*Dostarczone zapisy*
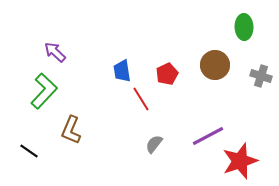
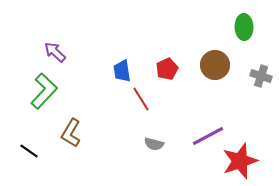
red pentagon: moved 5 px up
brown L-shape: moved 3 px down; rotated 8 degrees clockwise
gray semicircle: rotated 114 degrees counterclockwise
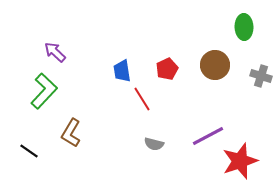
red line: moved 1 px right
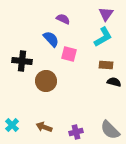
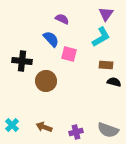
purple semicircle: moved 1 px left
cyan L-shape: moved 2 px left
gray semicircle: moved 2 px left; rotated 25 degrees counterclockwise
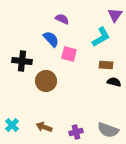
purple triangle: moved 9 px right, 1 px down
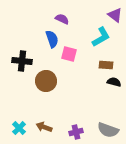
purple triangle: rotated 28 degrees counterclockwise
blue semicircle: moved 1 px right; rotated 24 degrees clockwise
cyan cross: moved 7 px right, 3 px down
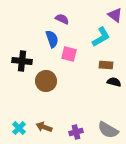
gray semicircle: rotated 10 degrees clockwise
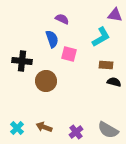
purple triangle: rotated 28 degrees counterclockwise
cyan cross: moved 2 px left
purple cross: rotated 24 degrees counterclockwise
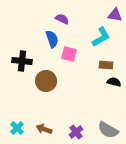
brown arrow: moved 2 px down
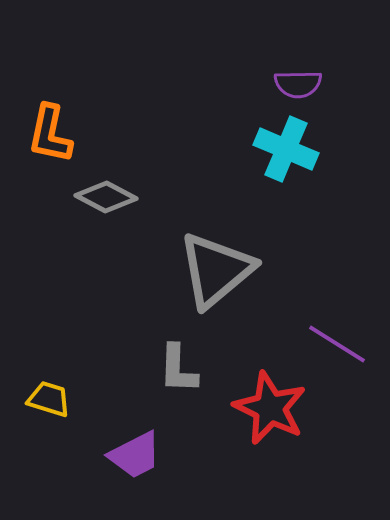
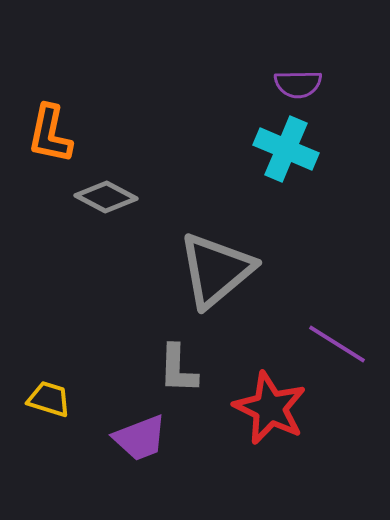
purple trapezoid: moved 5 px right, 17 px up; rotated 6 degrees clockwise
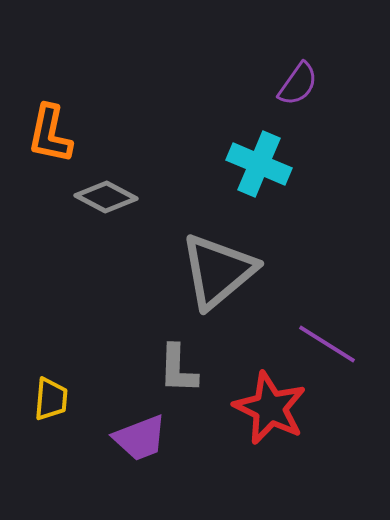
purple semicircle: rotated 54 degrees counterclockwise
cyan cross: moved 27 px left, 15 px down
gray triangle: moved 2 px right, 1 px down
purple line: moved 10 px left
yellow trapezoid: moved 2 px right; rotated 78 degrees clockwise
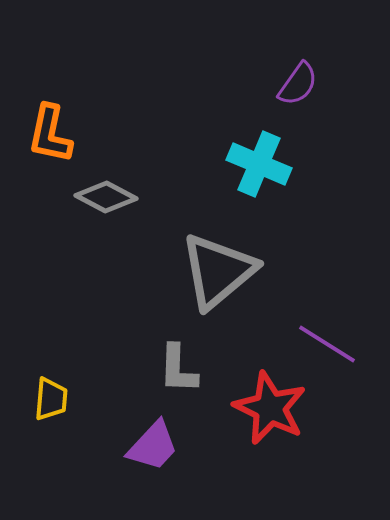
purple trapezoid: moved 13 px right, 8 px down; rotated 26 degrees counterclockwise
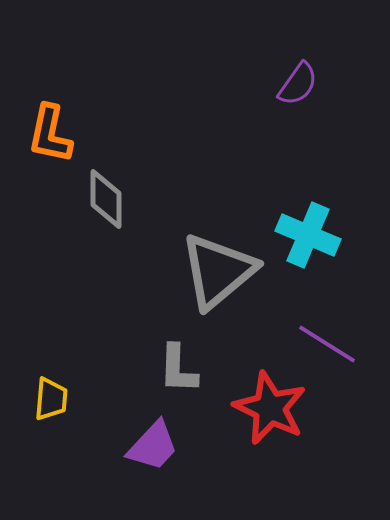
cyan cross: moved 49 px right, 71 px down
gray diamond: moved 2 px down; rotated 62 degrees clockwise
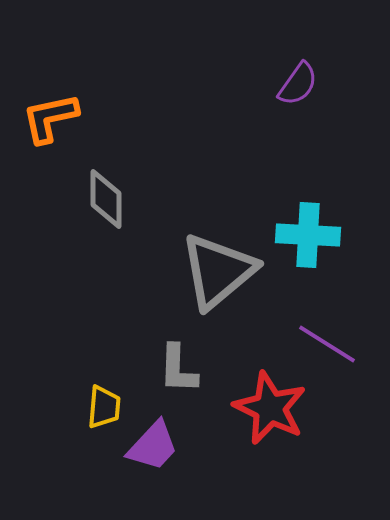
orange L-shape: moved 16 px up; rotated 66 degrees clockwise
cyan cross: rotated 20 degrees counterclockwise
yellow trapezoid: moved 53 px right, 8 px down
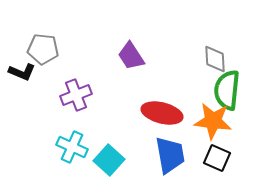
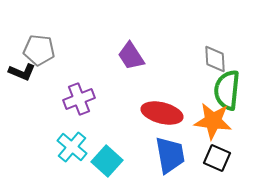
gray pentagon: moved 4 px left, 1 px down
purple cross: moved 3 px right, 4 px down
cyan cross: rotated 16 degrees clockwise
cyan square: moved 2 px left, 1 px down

*Cel ćwiczenia*
Odtwórz wiernie wszystkie wiersze zapisów powyżej. Obrazy pomiń w odpowiedzi.

*Rozwiązanie ćwiczenia*
red pentagon: moved 5 px up
brown L-shape: moved 3 px down; rotated 8 degrees clockwise
gray semicircle: rotated 114 degrees counterclockwise
red line: moved 1 px right
purple semicircle: moved 1 px left
cyan L-shape: moved 2 px left
gray semicircle: moved 2 px left; rotated 25 degrees counterclockwise
purple triangle: moved 9 px right, 1 px down
purple triangle: rotated 28 degrees counterclockwise
blue semicircle: moved 1 px right; rotated 24 degrees clockwise
cyan cross: moved 7 px right, 3 px down
gray semicircle: rotated 10 degrees clockwise
purple triangle: rotated 28 degrees counterclockwise
cyan cross: moved 2 px left
purple cross: rotated 24 degrees counterclockwise
brown arrow: moved 2 px down
purple trapezoid: moved 5 px right, 17 px up; rotated 6 degrees clockwise
purple semicircle: rotated 54 degrees counterclockwise
cyan cross: moved 27 px left, 15 px down
gray triangle: moved 2 px right, 1 px down
purple line: moved 10 px left
yellow trapezoid: moved 2 px right; rotated 78 degrees clockwise
purple trapezoid: moved 13 px right, 8 px down; rotated 26 degrees counterclockwise
cyan cross: moved 49 px right, 71 px down
gray diamond: moved 2 px down; rotated 62 degrees clockwise
orange L-shape: moved 16 px up; rotated 66 degrees clockwise
cyan cross: rotated 20 degrees counterclockwise
yellow trapezoid: moved 53 px right, 8 px down
gray pentagon: moved 4 px left, 1 px down
purple cross: moved 3 px right, 4 px down
cyan cross: rotated 16 degrees clockwise
cyan square: moved 2 px left, 1 px down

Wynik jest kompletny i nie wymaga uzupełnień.